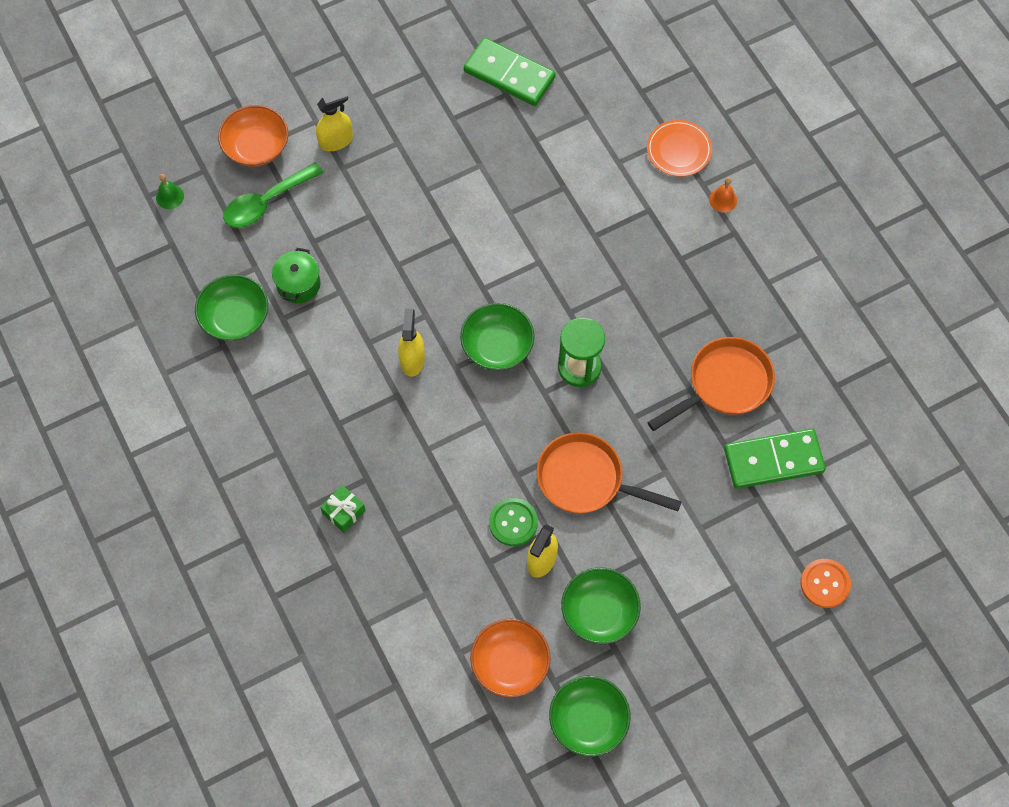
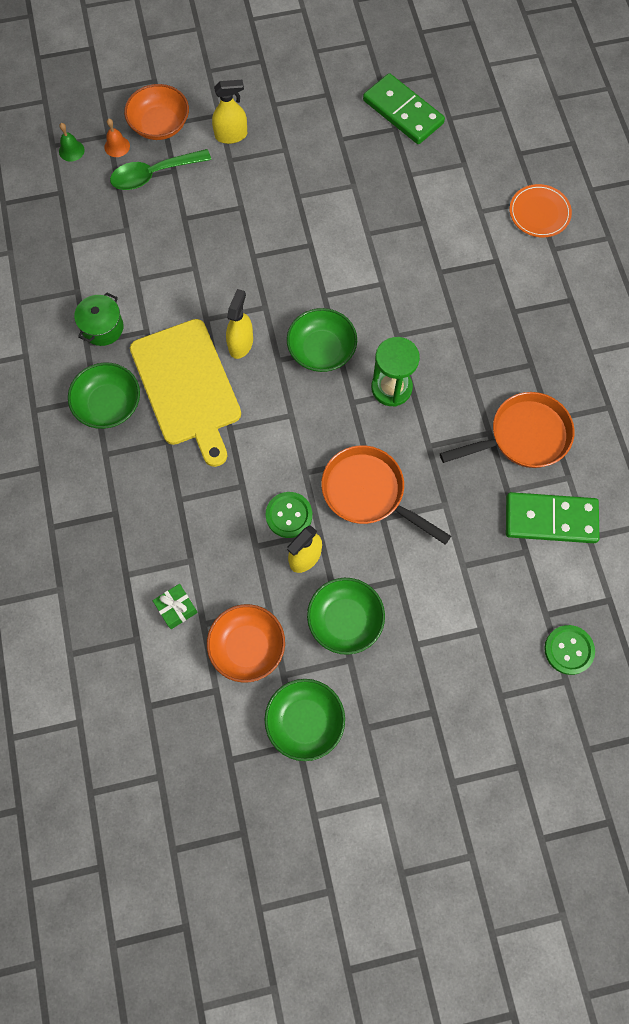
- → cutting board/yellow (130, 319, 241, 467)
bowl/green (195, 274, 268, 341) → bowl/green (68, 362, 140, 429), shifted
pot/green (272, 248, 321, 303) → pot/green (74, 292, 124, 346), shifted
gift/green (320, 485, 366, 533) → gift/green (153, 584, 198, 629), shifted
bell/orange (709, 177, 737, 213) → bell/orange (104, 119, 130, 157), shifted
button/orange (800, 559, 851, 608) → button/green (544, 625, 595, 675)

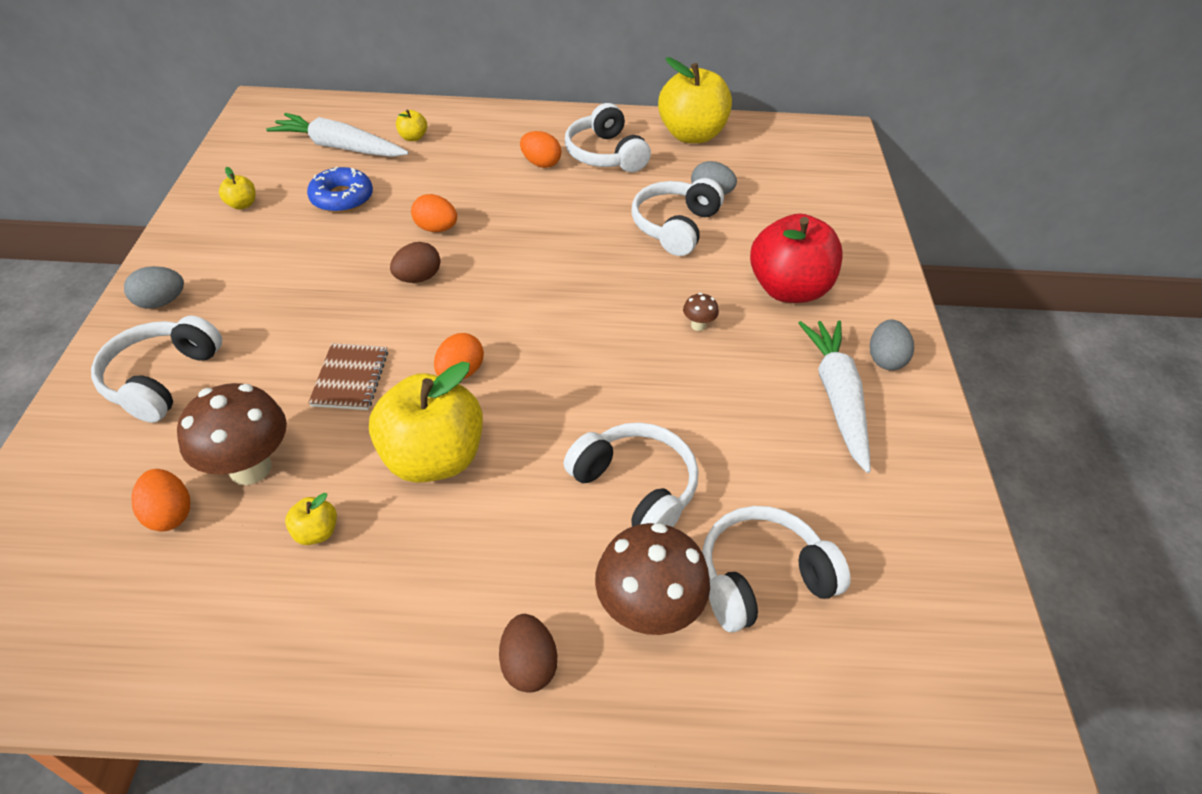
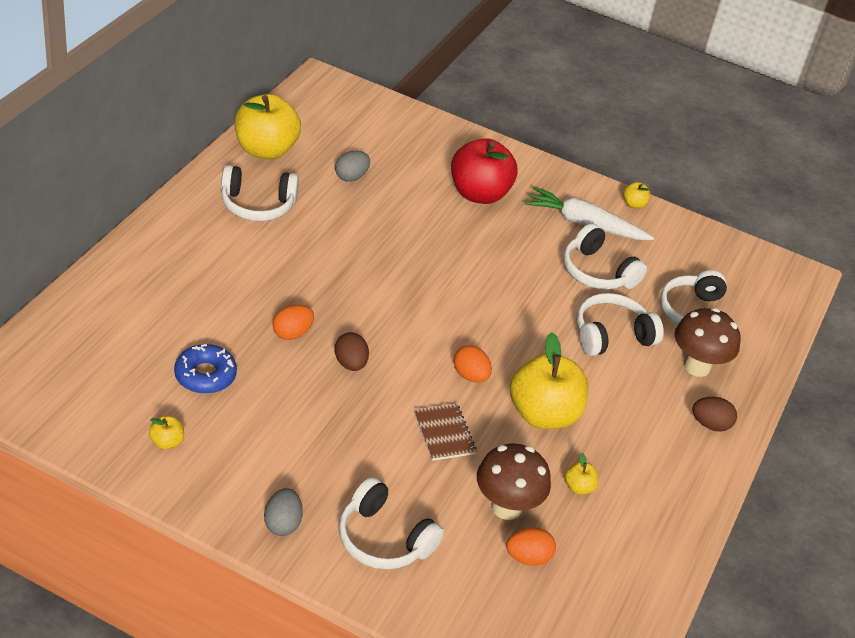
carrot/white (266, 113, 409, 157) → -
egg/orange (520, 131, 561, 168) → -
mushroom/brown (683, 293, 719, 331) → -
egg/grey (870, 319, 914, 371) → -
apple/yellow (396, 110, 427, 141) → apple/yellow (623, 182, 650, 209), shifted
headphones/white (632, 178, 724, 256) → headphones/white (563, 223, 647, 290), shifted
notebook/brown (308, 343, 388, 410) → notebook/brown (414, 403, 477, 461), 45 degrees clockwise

◆ ◆ ◆ ◆ ◆ ◆ ◆

## INSTRUCTIONS TO FOLLOW
All of the records need to be reproduced exactly, with each picture omitted.

## THE ANSWER
- → cutting board/yellow (130, 319, 241, 467)
bowl/green (195, 274, 268, 341) → bowl/green (68, 362, 140, 429), shifted
pot/green (272, 248, 321, 303) → pot/green (74, 292, 124, 346), shifted
gift/green (320, 485, 366, 533) → gift/green (153, 584, 198, 629), shifted
bell/orange (709, 177, 737, 213) → bell/orange (104, 119, 130, 157), shifted
button/orange (800, 559, 851, 608) → button/green (544, 625, 595, 675)

carrot/white (266, 113, 409, 157) → -
egg/orange (520, 131, 561, 168) → -
mushroom/brown (683, 293, 719, 331) → -
egg/grey (870, 319, 914, 371) → -
apple/yellow (396, 110, 427, 141) → apple/yellow (623, 182, 650, 209), shifted
headphones/white (632, 178, 724, 256) → headphones/white (563, 223, 647, 290), shifted
notebook/brown (308, 343, 388, 410) → notebook/brown (414, 403, 477, 461), 45 degrees clockwise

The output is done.